Problem statement
Select each line in the listing below that contains the word "spatial" and copy those lines verbatim.

## BEGIN Input

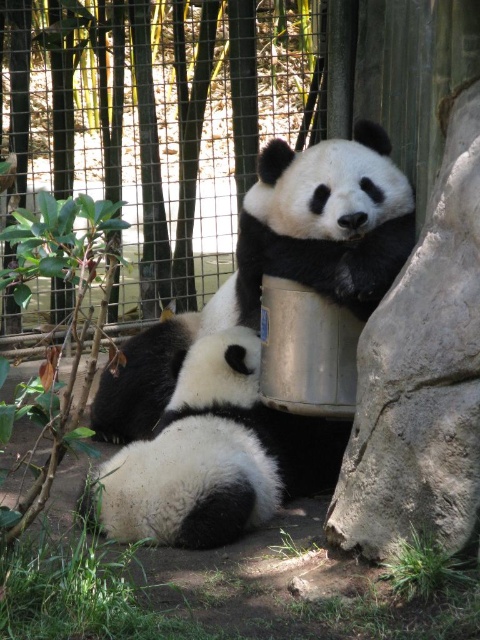
Question: Which point appears farthest from the camera in this image?

Choices:
 (A) (286, 112)
 (B) (347, 227)
 (C) (406, 186)

Answer: (A)

Question: From the image, what is the correct spatial relationship of black matte panda at center in relation to white soft fur panda at center?

Choices:
 (A) below
 (B) above

Answer: (B)

Question: Considering the real-world distances, which object is closest to the black matte panda at center?

Choices:
 (A) white soft fur panda at center
 (B) black fuzzy panda at center
 (C) gray rough stone at right
 (D) brushed metal fence at upper center

Answer: (B)

Question: Is gray rough stone at right further to camera compared to black matte panda at center?

Choices:
 (A) no
 (B) yes

Answer: (A)

Question: Is brushed metal fence at upper center in front of white soft fur panda at center?

Choices:
 (A) yes
 (B) no

Answer: (B)

Question: Which object is the farthest from the black matte panda at center?

Choices:
 (A) gray rough stone at right
 (B) black fuzzy panda at center

Answer: (A)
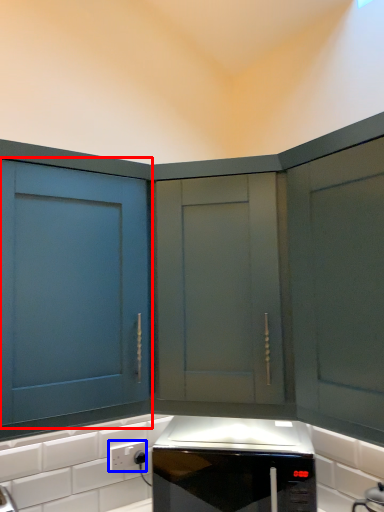
Question: Which of the following is the closest to the observer, cabinetry (highlighted by a red box) or electric outlet (highlighted by a blue box)?

Choices:
 (A) cabinetry
 (B) electric outlet

Answer: (A)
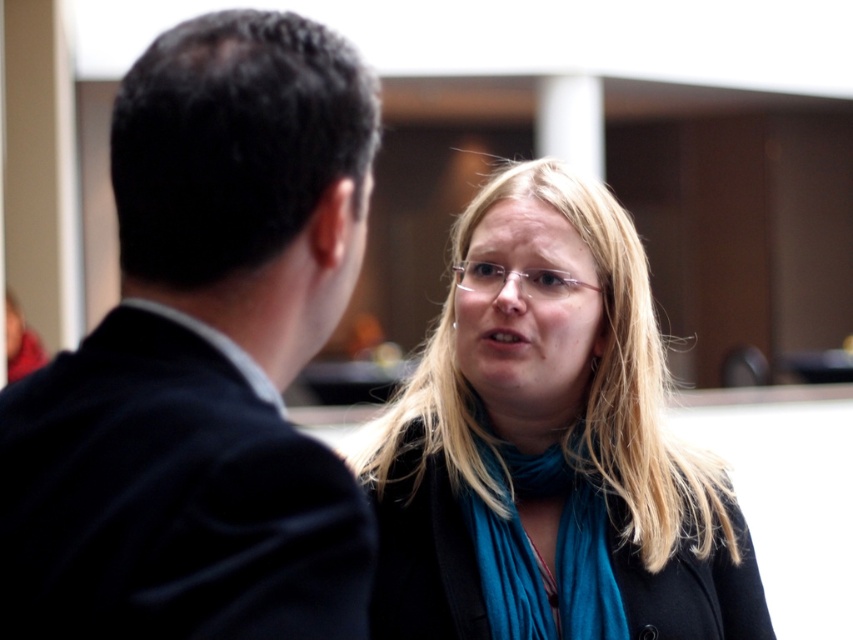
Question: Which point is farther to the camera?

Choices:
 (A) (403, 438)
 (B) (460, 550)
 (C) (207, 504)

Answer: (A)

Question: In this image, where is black suit at left located relative to matte black coat at center?

Choices:
 (A) right
 (B) left

Answer: (B)

Question: Can you confirm if blue fabric scarf at center is positioned to the left of teal soft fabric scarf at center?

Choices:
 (A) yes
 (B) no

Answer: (A)

Question: From the image, what is the correct spatial relationship of black suit at left in relation to teal soft fabric scarf at center?

Choices:
 (A) above
 (B) below

Answer: (A)

Question: Considering the real-world distances, which object is closest to the blue fabric scarf at center?

Choices:
 (A) matte black coat at center
 (B) black suit at left

Answer: (A)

## END Input

Expected answer
Question: From the image, what is the correct spatial relationship of black matte panda at center in relation to white soft fur panda at center?
Question: From the image, what is the correct spatial relationship of black suit at left in relation to teal soft fabric scarf at center?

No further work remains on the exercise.